-- Records supplied follows --

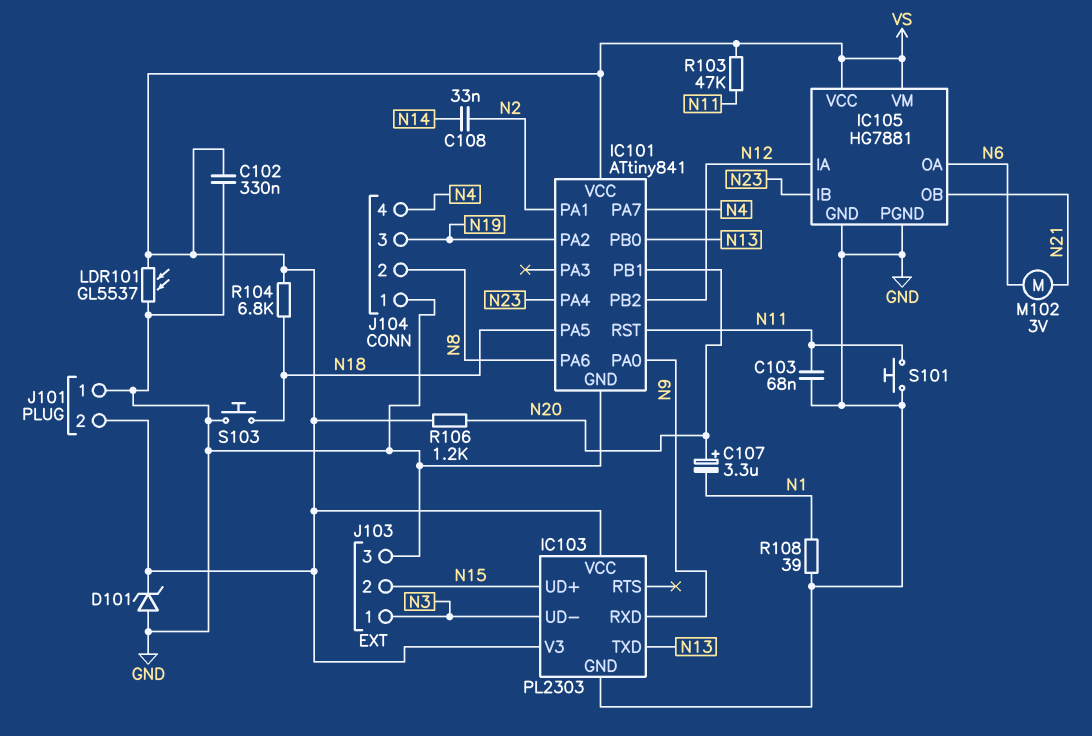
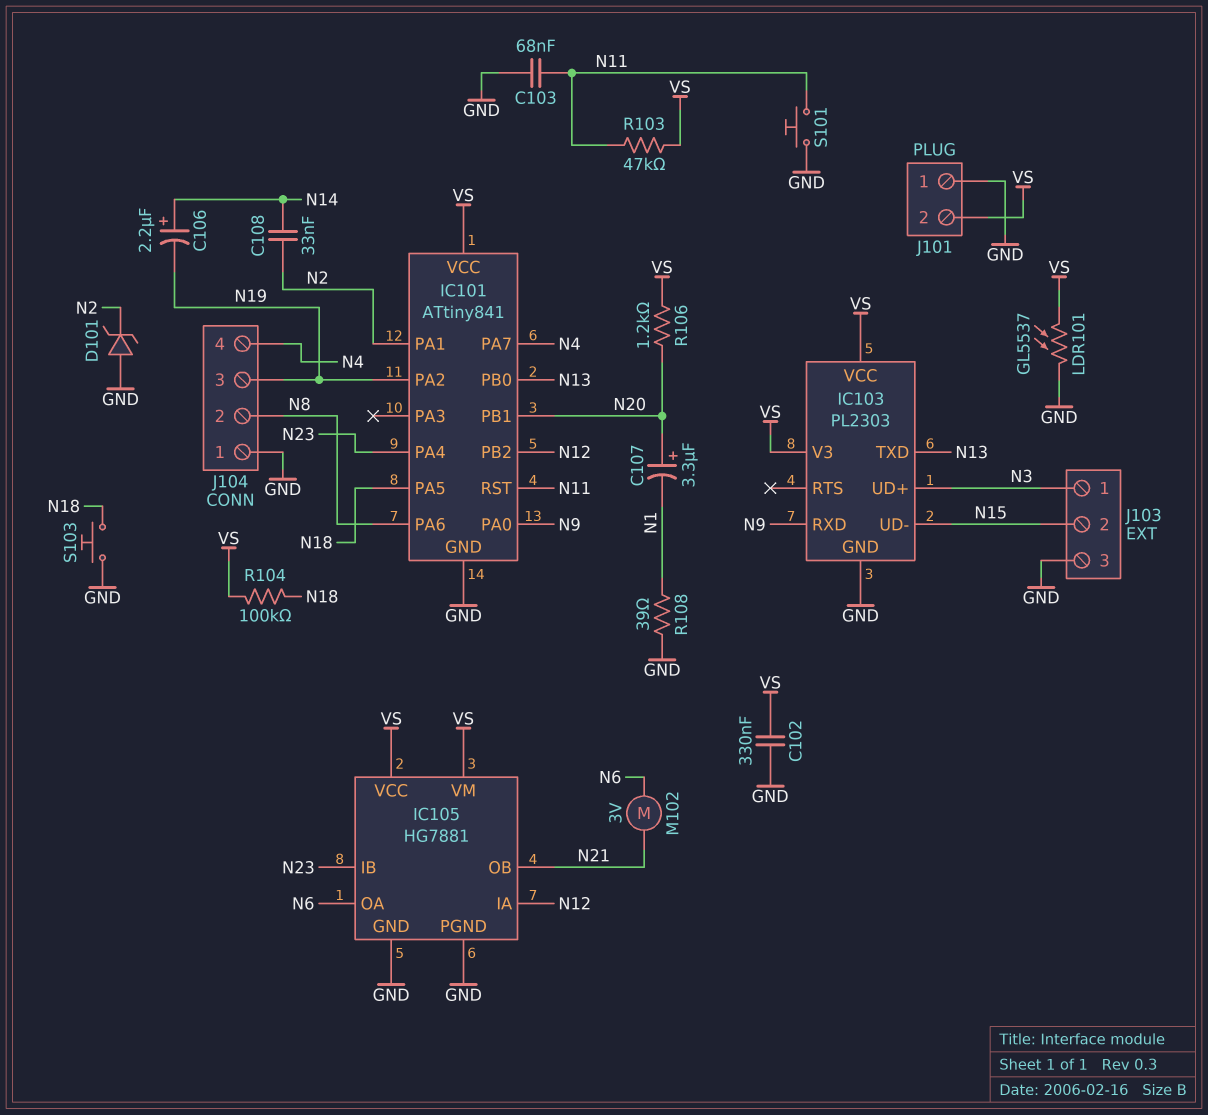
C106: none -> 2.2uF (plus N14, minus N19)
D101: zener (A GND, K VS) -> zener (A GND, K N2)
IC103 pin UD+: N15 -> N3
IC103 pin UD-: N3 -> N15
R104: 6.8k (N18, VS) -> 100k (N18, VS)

-- Records supplied concluded --

Problem to work on ▸ Write out an exact transcription of the line with "IC103 pin UD+: N15 -> N3" and of each line after it; stop at the end of the records.

Solution for this task ▸
IC103 pin UD+: N15 -> N3
IC103 pin UD-: N3 -> N15
R104: 6.8k (N18, VS) -> 100k (N18, VS)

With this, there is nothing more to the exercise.